Goal of the exercise: Your reply should contain the whole listing below, repeated exactly, and no images.

Supplied material:
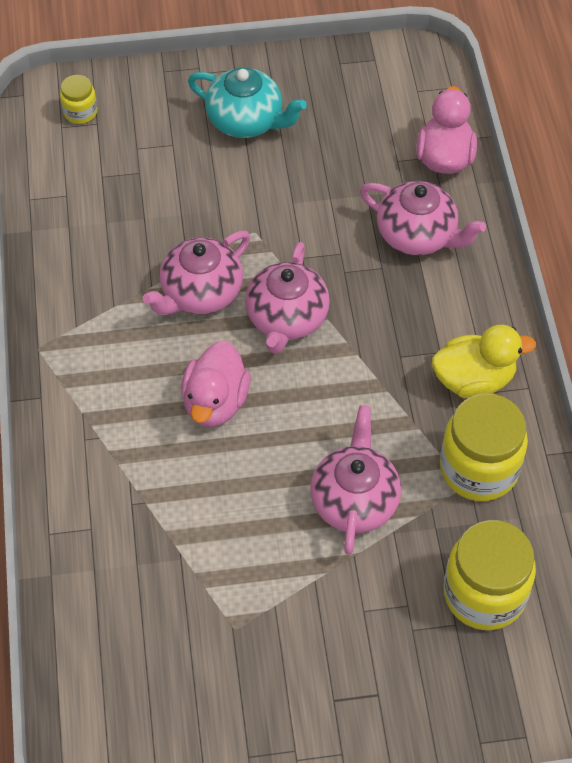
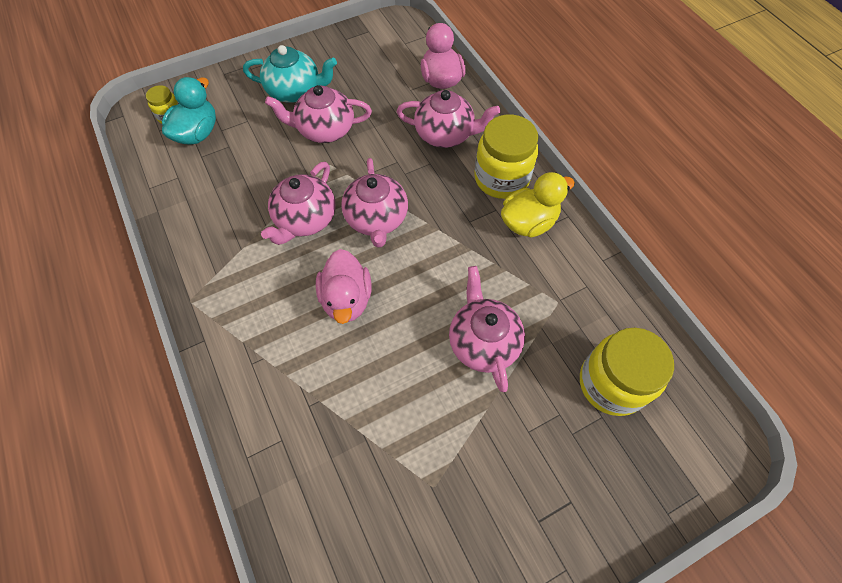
camera: 20 degrees left, 5 degrees up
(106, 144) = (197, 133): none -> turquoise duck
(265, 185) = (324, 130): none -> pink teapot
(479, 468) = (562, 286): yellow jar -> yellow jar (501, 178)

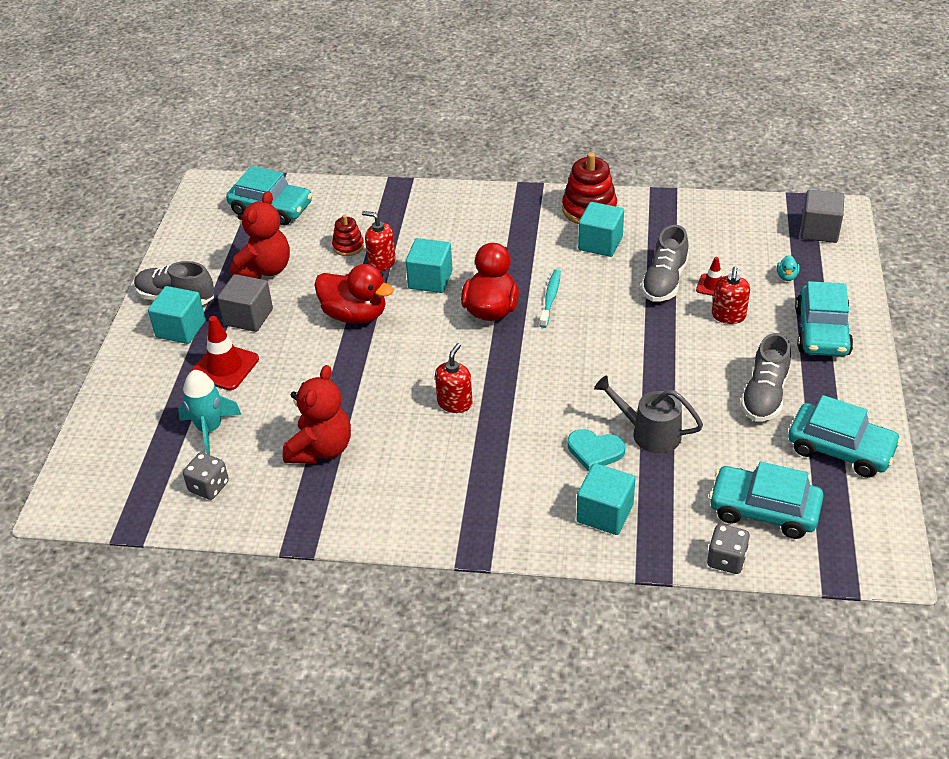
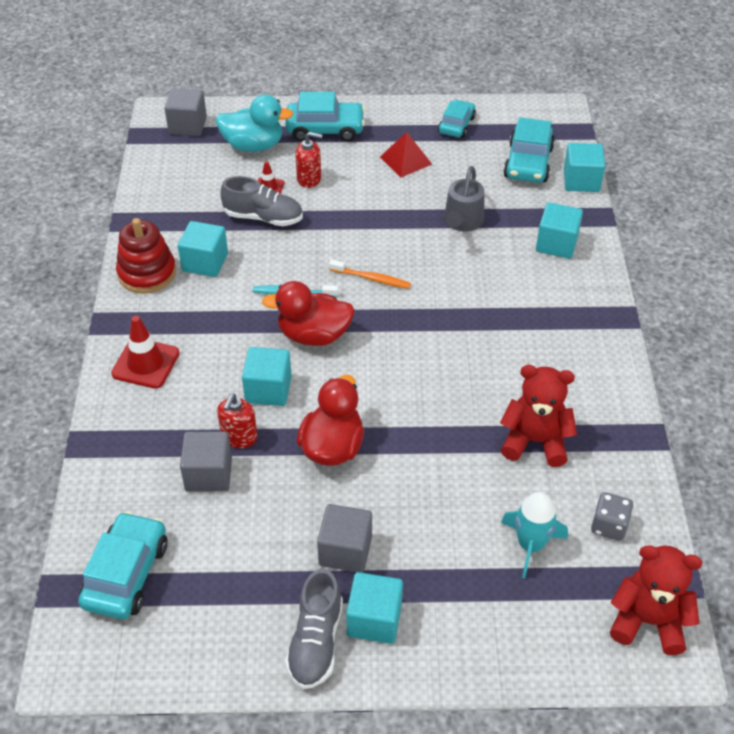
camera: 100 degrees left, 5 degrees up
(224, 367) = (433, 555): red traffic cone -> red traffic cone (145, 363)
(265, 270) = (255, 553): red teddy bear -> red teddy bear (648, 621)
(348, 246) = (208, 474): red stacking toy -> grey cube
(455, 403) = (451, 348): red soap dispenser -> none
(564, 353) = (372, 278): none -> orange toothbrush
(595, 451) = (490, 252): turquoise heart -> none
(726, 560) = (581, 181): grey dice -> turquoise cube
(764, 395) = (405, 160): grey shoe -> red pyramid
(786, 276) = (253, 145): turquoise duck -> turquoise duck, size x2.49
(840, 449) = (456, 125): turquoise car -> turquoise car, size x0.65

Reply to the exercise:
camera: 20 degrees left, 5 degrees up
(106, 144) = (197, 133): none -> turquoise duck
(265, 185) = (324, 130): none -> pink teapot
(479, 468) = (562, 286): yellow jar -> yellow jar (501, 178)

camera: 100 degrees left, 5 degrees up
(224, 367) = (433, 555): red traffic cone -> red traffic cone (145, 363)
(265, 270) = (255, 553): red teddy bear -> red teddy bear (648, 621)
(348, 246) = (208, 474): red stacking toy -> grey cube
(455, 403) = (451, 348): red soap dispenser -> none
(564, 353) = (372, 278): none -> orange toothbrush
(595, 451) = (490, 252): turquoise heart -> none
(726, 560) = (581, 181): grey dice -> turquoise cube
(764, 395) = (405, 160): grey shoe -> red pyramid
(786, 276) = (253, 145): turquoise duck -> turquoise duck, size x2.49
(840, 449) = (456, 125): turquoise car -> turquoise car, size x0.65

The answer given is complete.